___ Stored data ___
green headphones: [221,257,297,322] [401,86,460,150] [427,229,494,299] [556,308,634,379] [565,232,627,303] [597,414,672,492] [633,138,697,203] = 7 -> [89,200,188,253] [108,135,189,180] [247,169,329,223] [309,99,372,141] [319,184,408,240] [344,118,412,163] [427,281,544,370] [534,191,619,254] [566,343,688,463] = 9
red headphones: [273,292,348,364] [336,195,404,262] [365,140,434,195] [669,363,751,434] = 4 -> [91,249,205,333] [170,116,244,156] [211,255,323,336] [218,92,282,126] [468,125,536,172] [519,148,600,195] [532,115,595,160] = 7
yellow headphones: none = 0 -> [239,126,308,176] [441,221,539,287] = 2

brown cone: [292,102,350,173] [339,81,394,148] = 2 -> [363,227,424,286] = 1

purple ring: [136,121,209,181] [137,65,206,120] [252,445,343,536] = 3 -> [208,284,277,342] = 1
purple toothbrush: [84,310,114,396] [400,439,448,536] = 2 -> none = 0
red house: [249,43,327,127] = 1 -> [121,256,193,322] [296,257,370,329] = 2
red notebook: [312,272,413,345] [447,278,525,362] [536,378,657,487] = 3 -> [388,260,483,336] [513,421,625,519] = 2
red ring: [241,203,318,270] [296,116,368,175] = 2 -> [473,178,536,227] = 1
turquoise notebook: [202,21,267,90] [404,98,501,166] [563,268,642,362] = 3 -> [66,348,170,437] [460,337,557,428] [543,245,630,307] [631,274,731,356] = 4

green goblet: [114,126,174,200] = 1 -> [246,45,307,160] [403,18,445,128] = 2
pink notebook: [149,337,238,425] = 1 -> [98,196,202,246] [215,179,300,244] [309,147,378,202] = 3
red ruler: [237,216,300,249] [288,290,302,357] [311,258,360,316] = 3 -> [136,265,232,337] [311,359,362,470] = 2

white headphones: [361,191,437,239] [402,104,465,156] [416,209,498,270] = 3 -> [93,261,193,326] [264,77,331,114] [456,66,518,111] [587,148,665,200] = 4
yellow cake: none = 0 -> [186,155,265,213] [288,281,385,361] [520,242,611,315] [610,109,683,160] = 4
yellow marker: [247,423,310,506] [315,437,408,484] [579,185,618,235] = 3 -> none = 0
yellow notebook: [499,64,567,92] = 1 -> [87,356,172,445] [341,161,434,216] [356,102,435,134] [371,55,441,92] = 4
___
Each line above should appear again, reproduced exactly.

green headphones: [221,257,297,322] [401,86,460,150] [427,229,494,299] [556,308,634,379] [565,232,627,303] [597,414,672,492] [633,138,697,203] = 7 -> [89,200,188,253] [108,135,189,180] [247,169,329,223] [309,99,372,141] [319,184,408,240] [344,118,412,163] [427,281,544,370] [534,191,619,254] [566,343,688,463] = 9
red headphones: [273,292,348,364] [336,195,404,262] [365,140,434,195] [669,363,751,434] = 4 -> [91,249,205,333] [170,116,244,156] [211,255,323,336] [218,92,282,126] [468,125,536,172] [519,148,600,195] [532,115,595,160] = 7
yellow headphones: none = 0 -> [239,126,308,176] [441,221,539,287] = 2

brown cone: [292,102,350,173] [339,81,394,148] = 2 -> [363,227,424,286] = 1

purple ring: [136,121,209,181] [137,65,206,120] [252,445,343,536] = 3 -> [208,284,277,342] = 1
purple toothbrush: [84,310,114,396] [400,439,448,536] = 2 -> none = 0
red house: [249,43,327,127] = 1 -> [121,256,193,322] [296,257,370,329] = 2
red notebook: [312,272,413,345] [447,278,525,362] [536,378,657,487] = 3 -> [388,260,483,336] [513,421,625,519] = 2
red ring: [241,203,318,270] [296,116,368,175] = 2 -> [473,178,536,227] = 1
turquoise notebook: [202,21,267,90] [404,98,501,166] [563,268,642,362] = 3 -> [66,348,170,437] [460,337,557,428] [543,245,630,307] [631,274,731,356] = 4

green goblet: [114,126,174,200] = 1 -> [246,45,307,160] [403,18,445,128] = 2
pink notebook: [149,337,238,425] = 1 -> [98,196,202,246] [215,179,300,244] [309,147,378,202] = 3
red ruler: [237,216,300,249] [288,290,302,357] [311,258,360,316] = 3 -> [136,265,232,337] [311,359,362,470] = 2

white headphones: [361,191,437,239] [402,104,465,156] [416,209,498,270] = 3 -> [93,261,193,326] [264,77,331,114] [456,66,518,111] [587,148,665,200] = 4
yellow cake: none = 0 -> [186,155,265,213] [288,281,385,361] [520,242,611,315] [610,109,683,160] = 4
yellow marker: [247,423,310,506] [315,437,408,484] [579,185,618,235] = 3 -> none = 0
yellow notebook: [499,64,567,92] = 1 -> [87,356,172,445] [341,161,434,216] [356,102,435,134] [371,55,441,92] = 4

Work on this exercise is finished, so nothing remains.